◆ **Task**:
From the records below, copy out exactly the lines from the one containing "orange vase [467,57,552,98]" to the one containing "black phone [837,425,934,475]", both included. Add nothing else.

◆ **Data supplied**:
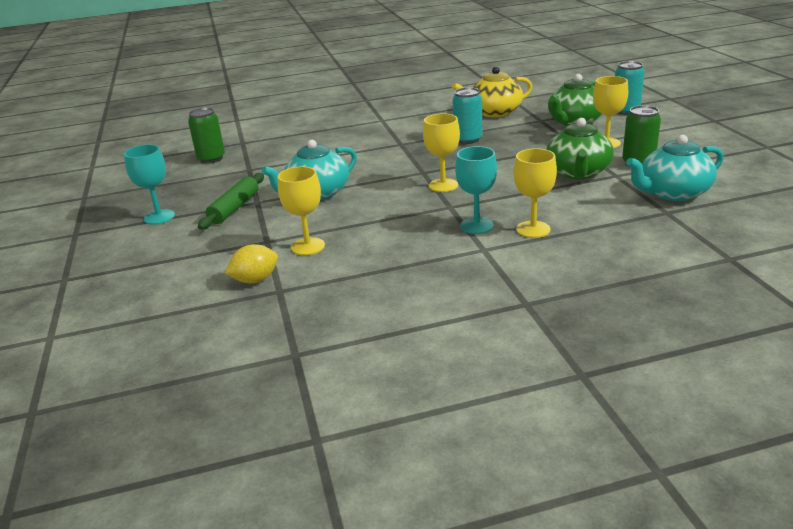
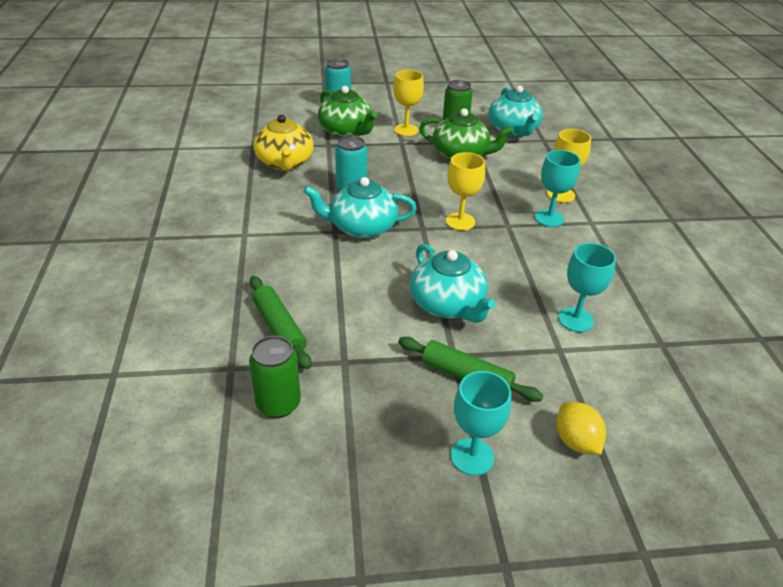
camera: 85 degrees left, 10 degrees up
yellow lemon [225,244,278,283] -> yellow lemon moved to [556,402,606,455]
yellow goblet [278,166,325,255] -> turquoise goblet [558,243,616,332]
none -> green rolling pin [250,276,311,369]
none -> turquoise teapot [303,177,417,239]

---

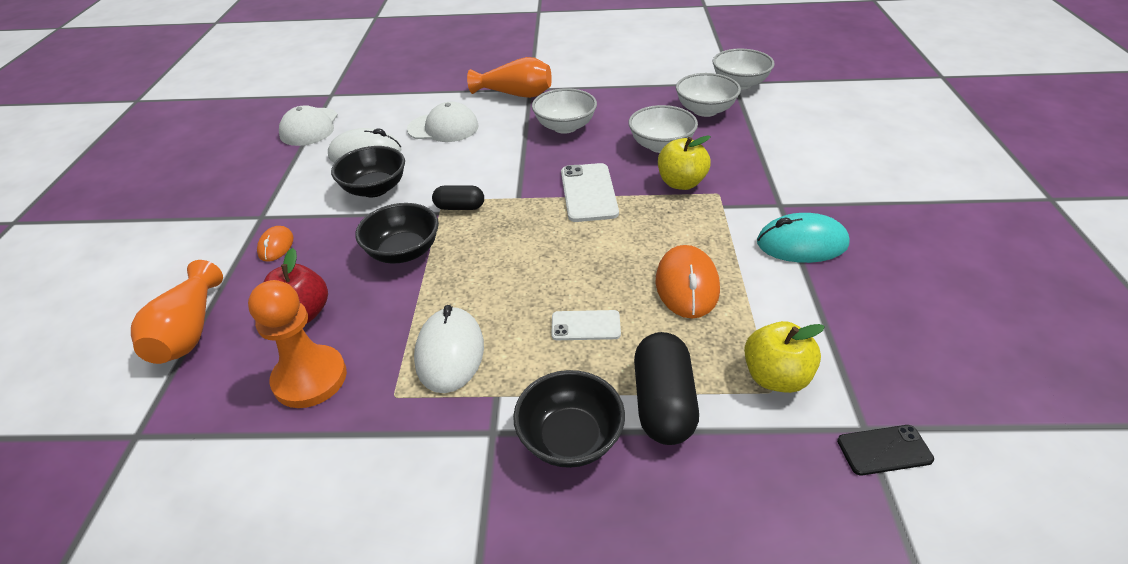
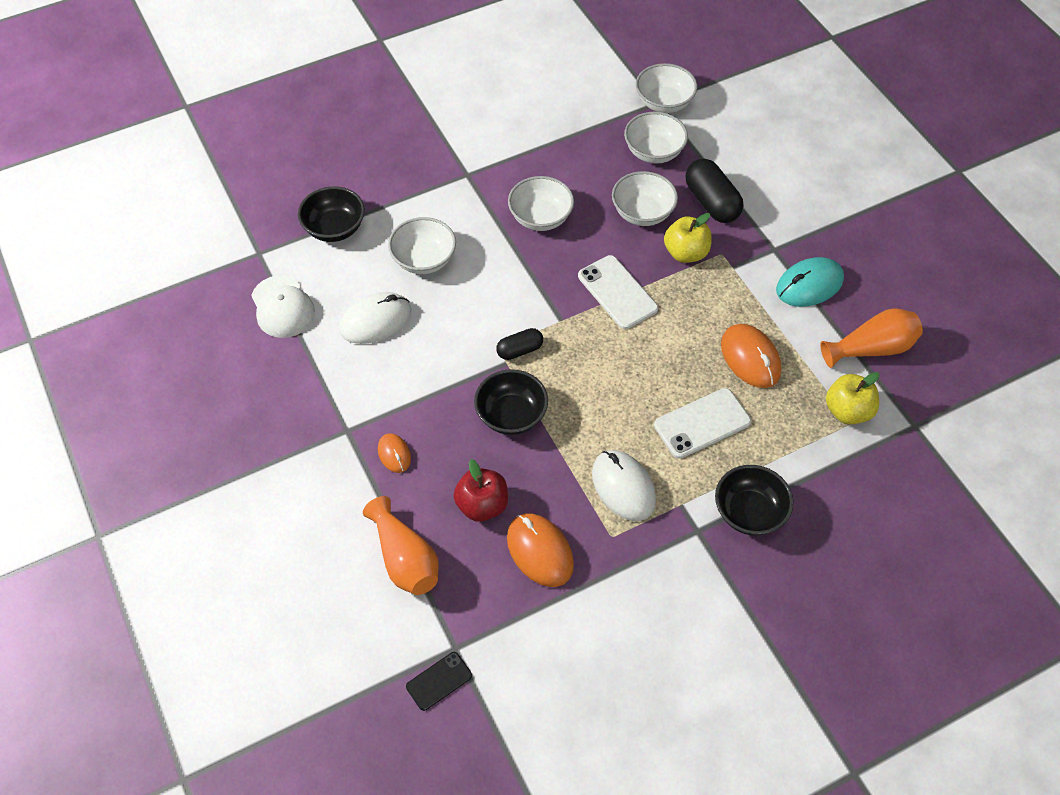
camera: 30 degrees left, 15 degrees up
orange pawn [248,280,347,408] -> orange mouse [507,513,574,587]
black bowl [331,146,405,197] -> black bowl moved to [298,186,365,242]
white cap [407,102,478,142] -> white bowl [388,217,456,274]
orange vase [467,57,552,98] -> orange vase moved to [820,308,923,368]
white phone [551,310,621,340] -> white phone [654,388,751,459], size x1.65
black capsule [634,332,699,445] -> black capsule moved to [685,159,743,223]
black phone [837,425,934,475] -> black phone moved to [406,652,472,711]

◆ **Answer space**:
orange vase [467,57,552,98] -> orange vase moved to [820,308,923,368]
white phone [551,310,621,340] -> white phone [654,388,751,459], size x1.65
black capsule [634,332,699,445] -> black capsule moved to [685,159,743,223]
black phone [837,425,934,475] -> black phone moved to [406,652,472,711]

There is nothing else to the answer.